TO BE DONE -
Format the lines below, from the line with "Locate the cell" up to and including the line with "Jon Bernthal [106, 591]", as a numbered list, leaving out any blank lines.

Start of DATA RECORDS

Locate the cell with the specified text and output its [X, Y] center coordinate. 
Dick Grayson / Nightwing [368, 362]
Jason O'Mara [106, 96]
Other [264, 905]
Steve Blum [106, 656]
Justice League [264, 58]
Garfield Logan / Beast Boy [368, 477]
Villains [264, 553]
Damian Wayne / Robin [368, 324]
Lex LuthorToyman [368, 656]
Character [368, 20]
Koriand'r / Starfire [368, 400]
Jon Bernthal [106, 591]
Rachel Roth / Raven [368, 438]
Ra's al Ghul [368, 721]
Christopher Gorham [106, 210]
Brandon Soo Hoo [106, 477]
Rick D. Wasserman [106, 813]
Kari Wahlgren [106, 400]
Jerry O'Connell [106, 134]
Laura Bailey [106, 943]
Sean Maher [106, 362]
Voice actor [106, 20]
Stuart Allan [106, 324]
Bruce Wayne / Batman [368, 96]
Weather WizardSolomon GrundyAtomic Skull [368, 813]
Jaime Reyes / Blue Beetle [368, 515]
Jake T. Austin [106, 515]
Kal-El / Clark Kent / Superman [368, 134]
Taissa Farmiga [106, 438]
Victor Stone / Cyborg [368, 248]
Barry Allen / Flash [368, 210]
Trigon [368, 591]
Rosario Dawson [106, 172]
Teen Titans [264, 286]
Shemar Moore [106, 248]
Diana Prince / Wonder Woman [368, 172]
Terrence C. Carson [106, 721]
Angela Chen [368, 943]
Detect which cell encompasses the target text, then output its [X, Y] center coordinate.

End of DATA RECORDS
Start of DATA RECORDS

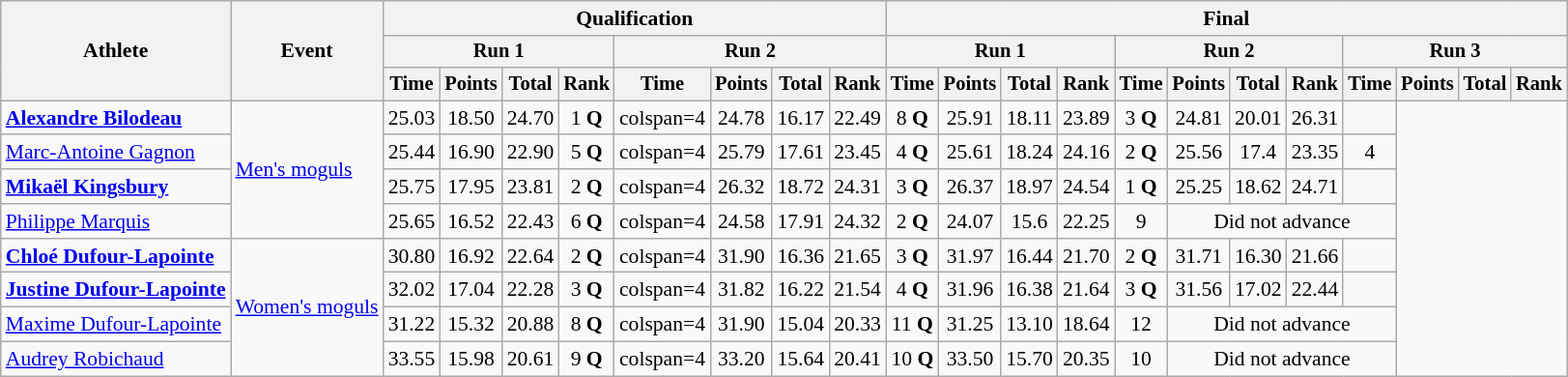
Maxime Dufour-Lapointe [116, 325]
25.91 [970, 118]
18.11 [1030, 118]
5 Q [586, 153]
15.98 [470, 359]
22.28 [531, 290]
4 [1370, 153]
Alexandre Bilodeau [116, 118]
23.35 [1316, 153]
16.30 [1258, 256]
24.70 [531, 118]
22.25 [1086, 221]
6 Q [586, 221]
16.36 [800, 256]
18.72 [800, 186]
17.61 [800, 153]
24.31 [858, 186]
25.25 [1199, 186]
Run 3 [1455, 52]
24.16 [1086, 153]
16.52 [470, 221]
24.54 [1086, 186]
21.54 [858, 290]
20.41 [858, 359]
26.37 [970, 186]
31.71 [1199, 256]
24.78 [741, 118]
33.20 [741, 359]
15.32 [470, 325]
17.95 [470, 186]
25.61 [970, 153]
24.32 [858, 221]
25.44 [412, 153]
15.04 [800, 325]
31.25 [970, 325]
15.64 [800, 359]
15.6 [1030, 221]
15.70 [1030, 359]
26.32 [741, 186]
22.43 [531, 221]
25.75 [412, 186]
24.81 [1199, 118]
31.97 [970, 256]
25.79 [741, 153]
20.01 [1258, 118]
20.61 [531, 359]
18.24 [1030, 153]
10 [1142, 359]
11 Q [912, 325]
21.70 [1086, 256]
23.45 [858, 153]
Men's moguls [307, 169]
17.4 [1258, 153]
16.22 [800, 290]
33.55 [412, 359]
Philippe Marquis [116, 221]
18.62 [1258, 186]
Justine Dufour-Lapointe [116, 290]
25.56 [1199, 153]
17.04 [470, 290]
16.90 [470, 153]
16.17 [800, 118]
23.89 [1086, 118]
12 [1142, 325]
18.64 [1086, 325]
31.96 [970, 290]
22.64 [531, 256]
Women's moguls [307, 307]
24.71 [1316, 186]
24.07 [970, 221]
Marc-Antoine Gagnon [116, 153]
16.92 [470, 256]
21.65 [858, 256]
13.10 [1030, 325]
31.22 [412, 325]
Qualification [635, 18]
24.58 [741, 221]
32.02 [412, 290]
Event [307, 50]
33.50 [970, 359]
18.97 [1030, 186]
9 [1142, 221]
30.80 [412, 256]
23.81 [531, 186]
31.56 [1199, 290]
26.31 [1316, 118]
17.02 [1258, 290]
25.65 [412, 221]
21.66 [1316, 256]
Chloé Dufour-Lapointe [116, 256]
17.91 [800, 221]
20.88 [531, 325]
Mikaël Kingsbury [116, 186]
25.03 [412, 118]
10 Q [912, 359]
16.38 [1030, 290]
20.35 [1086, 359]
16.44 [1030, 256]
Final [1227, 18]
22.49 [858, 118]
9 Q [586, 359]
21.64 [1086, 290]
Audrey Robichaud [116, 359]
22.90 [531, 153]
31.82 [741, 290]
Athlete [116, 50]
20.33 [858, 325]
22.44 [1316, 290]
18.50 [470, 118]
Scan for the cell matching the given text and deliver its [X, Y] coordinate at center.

End of DATA RECORDS
Start of DATA RECORDS

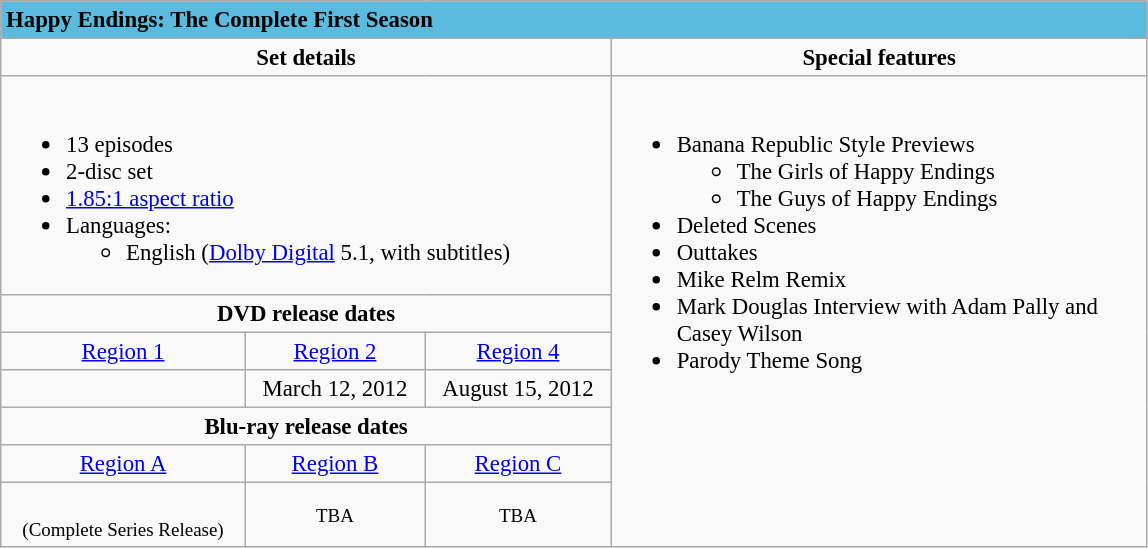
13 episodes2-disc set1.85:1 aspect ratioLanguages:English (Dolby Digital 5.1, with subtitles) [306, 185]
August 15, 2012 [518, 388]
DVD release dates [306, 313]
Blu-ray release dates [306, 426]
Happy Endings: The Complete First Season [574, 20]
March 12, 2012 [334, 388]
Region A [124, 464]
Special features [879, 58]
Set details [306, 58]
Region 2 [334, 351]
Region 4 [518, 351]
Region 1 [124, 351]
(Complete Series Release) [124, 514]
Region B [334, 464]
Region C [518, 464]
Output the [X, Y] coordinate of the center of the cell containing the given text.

End of DATA RECORDS

ANSWER TO THE PROBLEM -
1. Locate the cell with the specified text and output its [X, Y] center coordinate. 
2. Dick Grayson / Nightwing [368, 362]
3. Jason O'Mara [106, 96]
4. Other [264, 905]
5. Steve Blum [106, 656]
6. Justice League [264, 58]
7. Garfield Logan / Beast Boy [368, 477]
8. Villains [264, 553]
9. Damian Wayne / Robin [368, 324]
10. Lex LuthorToyman [368, 656]
11. Character [368, 20]
12. Koriand'r / Starfire [368, 400]
13. Jon Bernthal [106, 591]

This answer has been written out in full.